◆ **EXERCISE GOAL**
For every record below, repeat the text exactly and pass over any image.

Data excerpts
────────────────────────────────────────

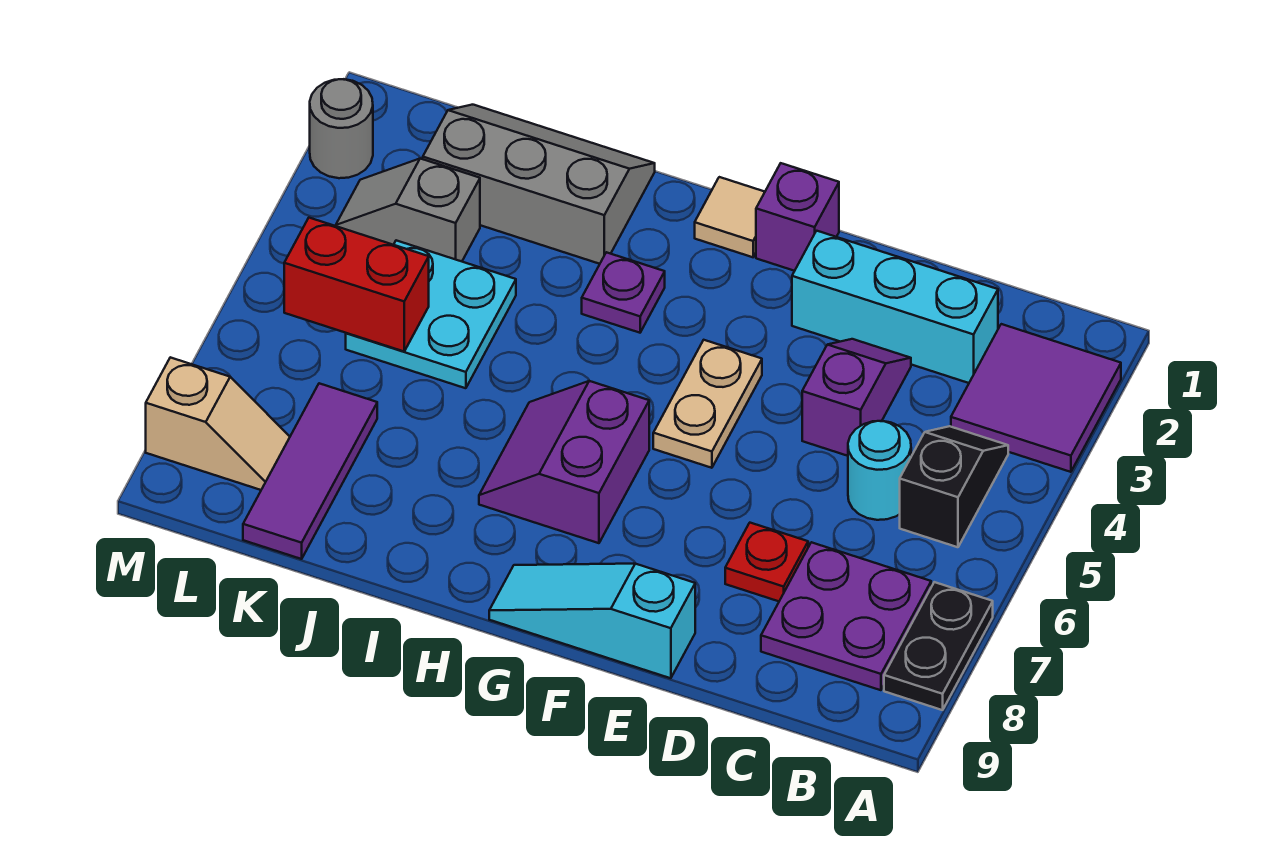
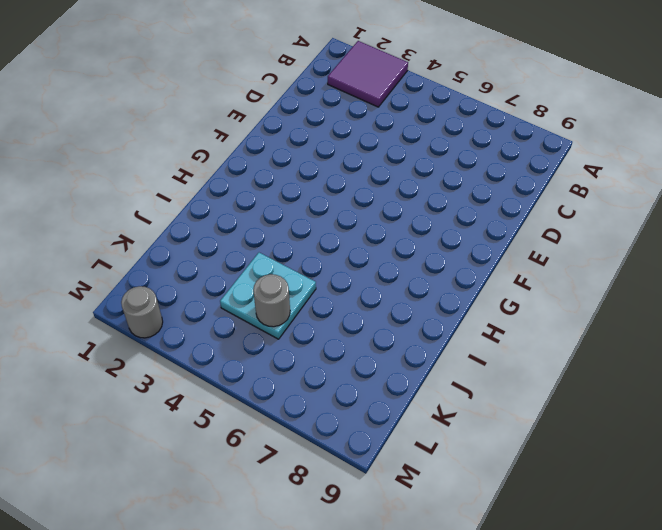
grey 1x1 round brick [253,274,290,327] -> red 1x2 brick [284,218,429,351]
none -> black 1x2 plate [884,582,993,710]
none -> black 1x2 slope [900,426,1008,547]
none -> purple 2x2 plate [761,542,931,690]

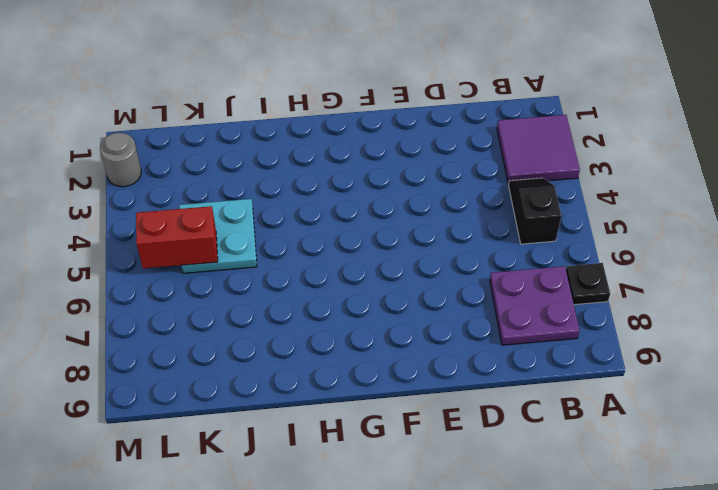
black 1x1 plate [566,263,610,305] -> black 1x2 plate [884,582,993,710]
none -> cyan 1x3 brick [792,231,998,383]
none -> cyan 1x1 round brick [848,421,911,520]
none -> purple 1x2 slope [802,339,911,456]

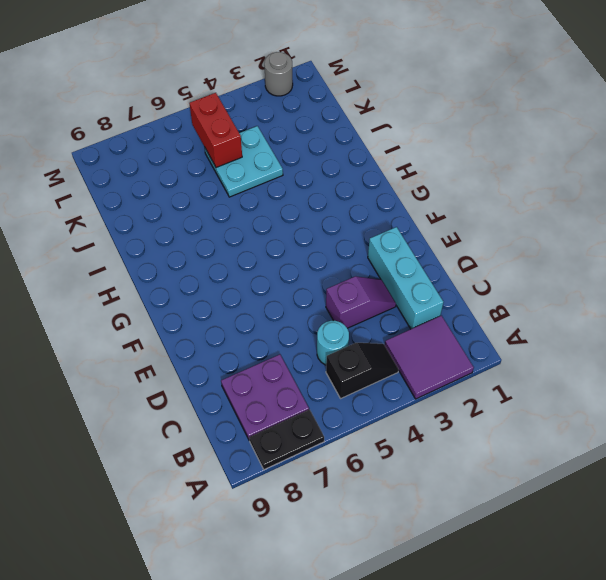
none -> red 1x1 plate [725,523,808,601]
none -> cyan 1x3 slope [489,564,695,678]
none -> purple 1x1 brick [756,163,839,271]

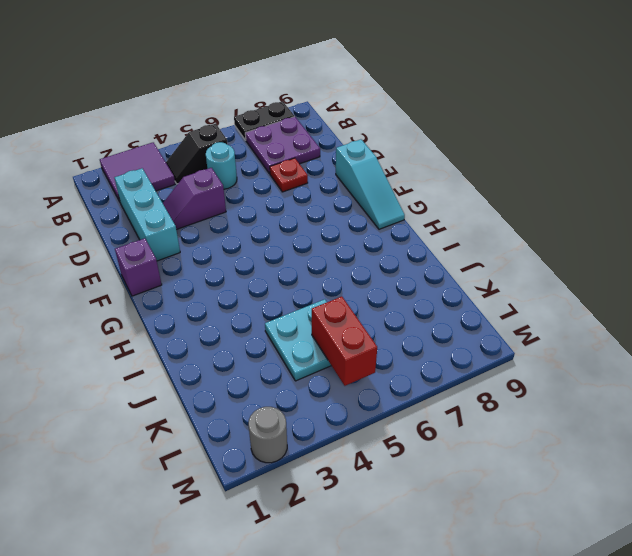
none -> tan 1x2 plate [653,340,762,468]
none -> tan 1x1 tile [695,177,765,257]
none -> purple 2x2 slope [479,381,649,543]

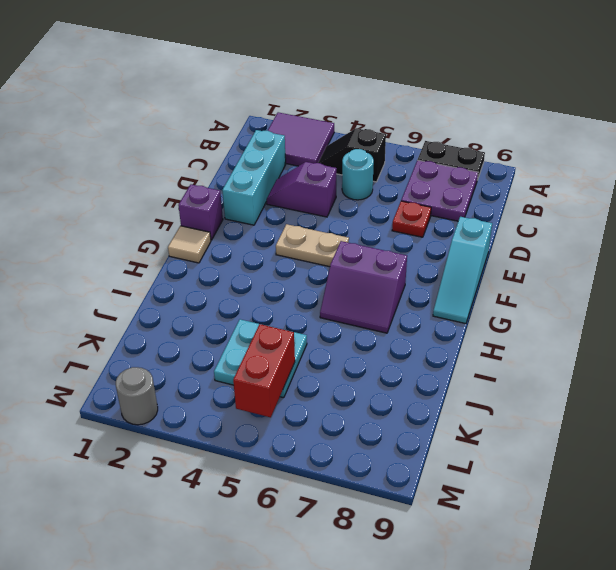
none -> purple 1x1 plate [582,252,665,333]
none -> grey 2x3 slope [423,105,655,264]
none -> grey 1x2 slope [336,158,480,261]

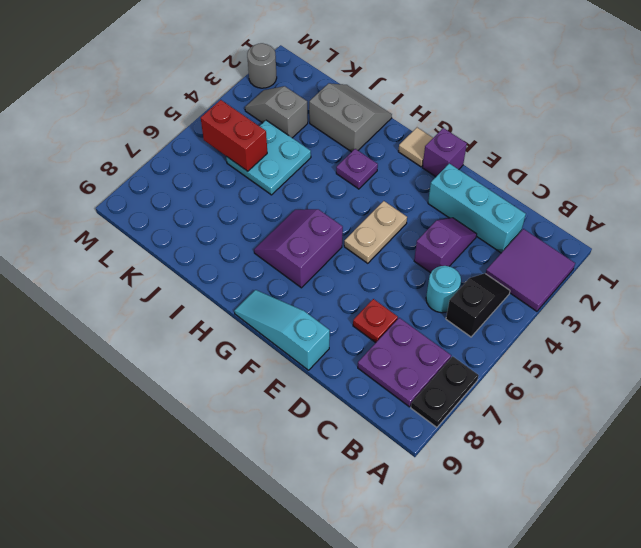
grey 2x2 slope [309,83,392,152] -> grey 2x3 slope [423,105,655,264]
none -> purple 1x3 tile [243,383,377,559]
none -> tan 1x2 slope [146,357,290,490]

────────────────────────────────────────

◆ **RESPONSE BELOW**
grey 1x1 round brick [253,274,290,327] -> red 1x2 brick [284,218,429,351]
none -> black 1x2 plate [884,582,993,710]
none -> black 1x2 slope [900,426,1008,547]
none -> purple 2x2 plate [761,542,931,690]

black 1x1 plate [566,263,610,305] -> black 1x2 plate [884,582,993,710]
none -> cyan 1x3 brick [792,231,998,383]
none -> cyan 1x1 round brick [848,421,911,520]
none -> purple 1x2 slope [802,339,911,456]

none -> red 1x1 plate [725,523,808,601]
none -> cyan 1x3 slope [489,564,695,678]
none -> purple 1x1 brick [756,163,839,271]

none -> tan 1x2 plate [653,340,762,468]
none -> tan 1x1 tile [695,177,765,257]
none -> purple 2x2 slope [479,381,649,543]

none -> purple 1x1 plate [582,252,665,333]
none -> grey 2x3 slope [423,105,655,264]
none -> grey 1x2 slope [336,158,480,261]

grey 2x2 slope [309,83,392,152] -> grey 2x3 slope [423,105,655,264]
none -> purple 1x3 tile [243,383,377,559]
none -> tan 1x2 slope [146,357,290,490]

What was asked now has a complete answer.